■ **WHAT TO WORK ON**: Once the line containing "grey house: [207,477,275,573]" is found in the entries below, reproduce it and every line after it, stopping at and including the line containing "purple spray bottle: [437,332,477,456]"; reproduce nothing else, and keep each line exact.

■ **DATA**:
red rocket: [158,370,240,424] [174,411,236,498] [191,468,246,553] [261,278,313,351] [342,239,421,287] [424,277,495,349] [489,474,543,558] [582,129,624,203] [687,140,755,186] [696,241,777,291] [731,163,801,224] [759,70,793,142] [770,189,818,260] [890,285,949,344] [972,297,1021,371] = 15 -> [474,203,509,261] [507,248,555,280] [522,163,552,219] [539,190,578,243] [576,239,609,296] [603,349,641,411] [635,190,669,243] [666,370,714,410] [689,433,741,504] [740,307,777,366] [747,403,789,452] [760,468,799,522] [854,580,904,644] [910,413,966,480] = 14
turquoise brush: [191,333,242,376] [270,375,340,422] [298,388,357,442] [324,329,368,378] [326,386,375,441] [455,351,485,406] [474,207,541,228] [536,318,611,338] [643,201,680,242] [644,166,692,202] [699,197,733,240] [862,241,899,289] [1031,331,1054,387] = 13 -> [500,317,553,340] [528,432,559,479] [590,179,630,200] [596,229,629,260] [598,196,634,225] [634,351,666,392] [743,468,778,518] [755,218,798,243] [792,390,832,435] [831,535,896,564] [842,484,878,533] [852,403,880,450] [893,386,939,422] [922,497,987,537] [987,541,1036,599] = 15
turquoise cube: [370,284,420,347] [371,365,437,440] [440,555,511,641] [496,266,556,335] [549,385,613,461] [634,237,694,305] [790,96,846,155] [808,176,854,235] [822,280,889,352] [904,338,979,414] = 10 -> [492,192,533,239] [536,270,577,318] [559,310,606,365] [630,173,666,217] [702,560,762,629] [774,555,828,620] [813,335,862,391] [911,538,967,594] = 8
==
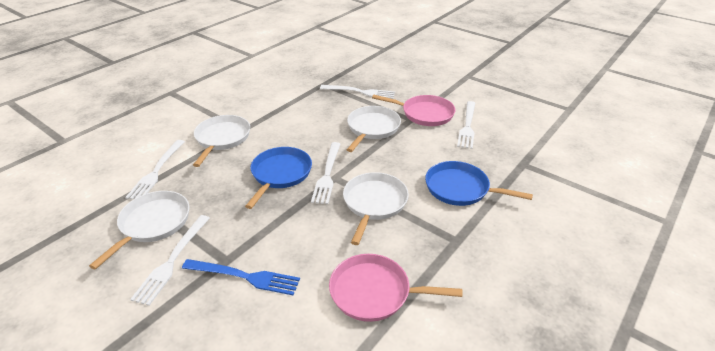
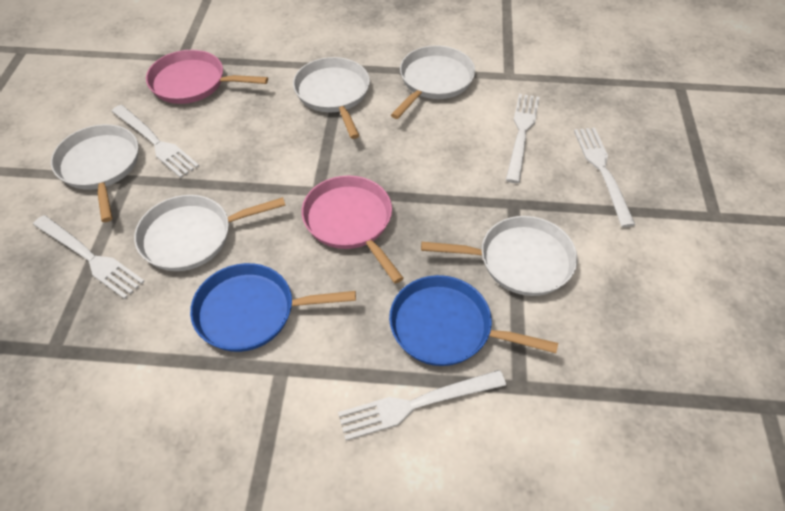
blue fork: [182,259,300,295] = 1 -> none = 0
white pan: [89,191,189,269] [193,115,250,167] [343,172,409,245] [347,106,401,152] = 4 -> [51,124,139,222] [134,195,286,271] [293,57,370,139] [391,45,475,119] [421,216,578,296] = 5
* * *
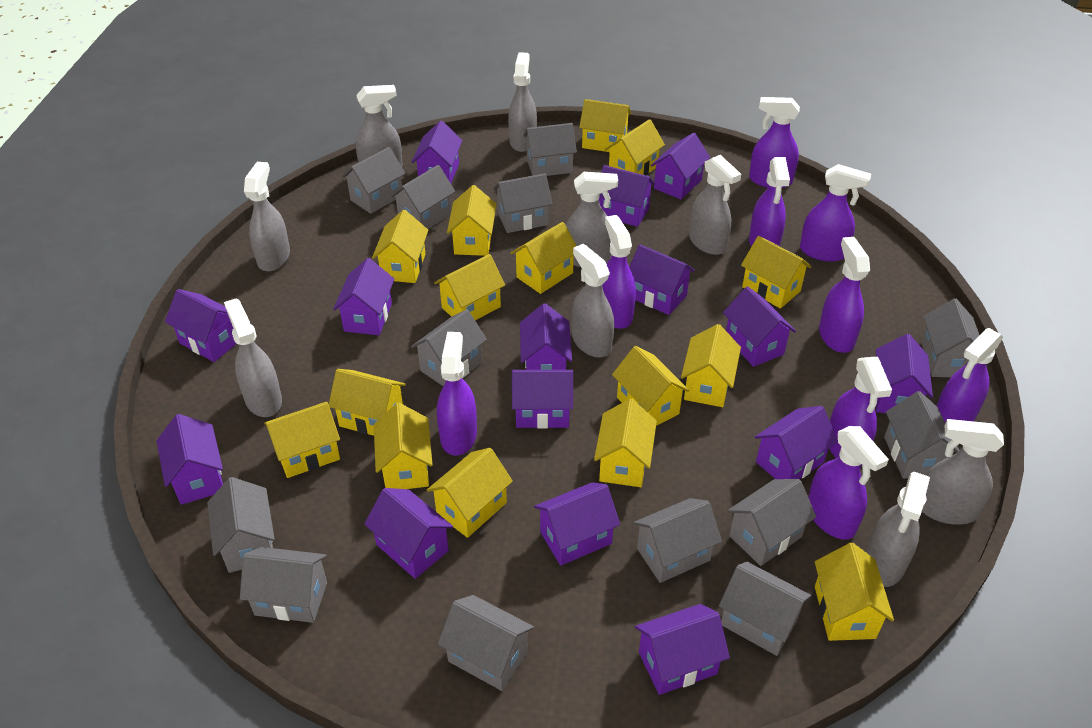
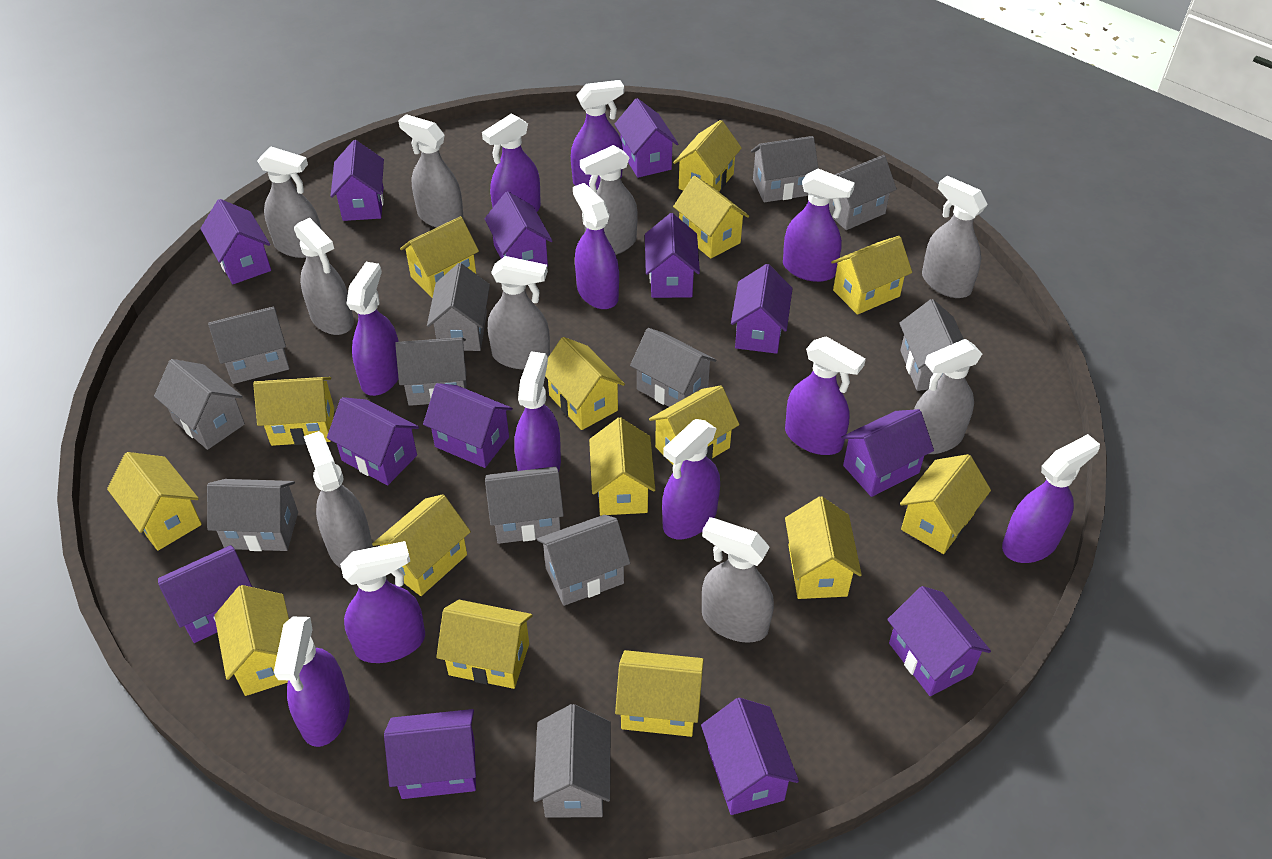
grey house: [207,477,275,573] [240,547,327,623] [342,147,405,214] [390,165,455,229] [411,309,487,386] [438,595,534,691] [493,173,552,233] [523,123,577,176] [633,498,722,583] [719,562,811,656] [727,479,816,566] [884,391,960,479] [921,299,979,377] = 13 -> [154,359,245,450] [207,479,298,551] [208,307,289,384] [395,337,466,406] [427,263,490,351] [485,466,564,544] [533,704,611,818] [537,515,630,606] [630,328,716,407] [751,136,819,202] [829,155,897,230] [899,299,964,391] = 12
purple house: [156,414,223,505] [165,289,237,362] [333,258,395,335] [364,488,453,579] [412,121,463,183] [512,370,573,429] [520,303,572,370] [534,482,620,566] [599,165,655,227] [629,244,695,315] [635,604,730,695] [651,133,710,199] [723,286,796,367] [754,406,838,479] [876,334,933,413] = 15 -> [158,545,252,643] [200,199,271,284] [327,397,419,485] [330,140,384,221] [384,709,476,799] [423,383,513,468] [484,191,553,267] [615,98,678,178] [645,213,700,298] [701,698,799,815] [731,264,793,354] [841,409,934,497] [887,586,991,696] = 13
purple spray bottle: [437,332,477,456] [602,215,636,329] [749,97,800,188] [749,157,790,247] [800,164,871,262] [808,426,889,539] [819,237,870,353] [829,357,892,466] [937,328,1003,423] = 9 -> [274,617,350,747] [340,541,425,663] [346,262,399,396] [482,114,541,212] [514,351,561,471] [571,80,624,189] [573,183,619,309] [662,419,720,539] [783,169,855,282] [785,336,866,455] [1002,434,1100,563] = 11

■ **ANSWER SPACE**:
grey house: [207,477,275,573] [240,547,327,623] [342,147,405,214] [390,165,455,229] [411,309,487,386] [438,595,534,691] [493,173,552,233] [523,123,577,176] [633,498,722,583] [719,562,811,656] [727,479,816,566] [884,391,960,479] [921,299,979,377] = 13 -> [154,359,245,450] [207,479,298,551] [208,307,289,384] [395,337,466,406] [427,263,490,351] [485,466,564,544] [533,704,611,818] [537,515,630,606] [630,328,716,407] [751,136,819,202] [829,155,897,230] [899,299,964,391] = 12
purple house: [156,414,223,505] [165,289,237,362] [333,258,395,335] [364,488,453,579] [412,121,463,183] [512,370,573,429] [520,303,572,370] [534,482,620,566] [599,165,655,227] [629,244,695,315] [635,604,730,695] [651,133,710,199] [723,286,796,367] [754,406,838,479] [876,334,933,413] = 15 -> [158,545,252,643] [200,199,271,284] [327,397,419,485] [330,140,384,221] [384,709,476,799] [423,383,513,468] [484,191,553,267] [615,98,678,178] [645,213,700,298] [701,698,799,815] [731,264,793,354] [841,409,934,497] [887,586,991,696] = 13
purple spray bottle: [437,332,477,456] [602,215,636,329] [749,97,800,188] [749,157,790,247] [800,164,871,262] [808,426,889,539] [819,237,870,353] [829,357,892,466] [937,328,1003,423] = 9 -> [274,617,350,747] [340,541,425,663] [346,262,399,396] [482,114,541,212] [514,351,561,471] [571,80,624,189] [573,183,619,309] [662,419,720,539] [783,169,855,282] [785,336,866,455] [1002,434,1100,563] = 11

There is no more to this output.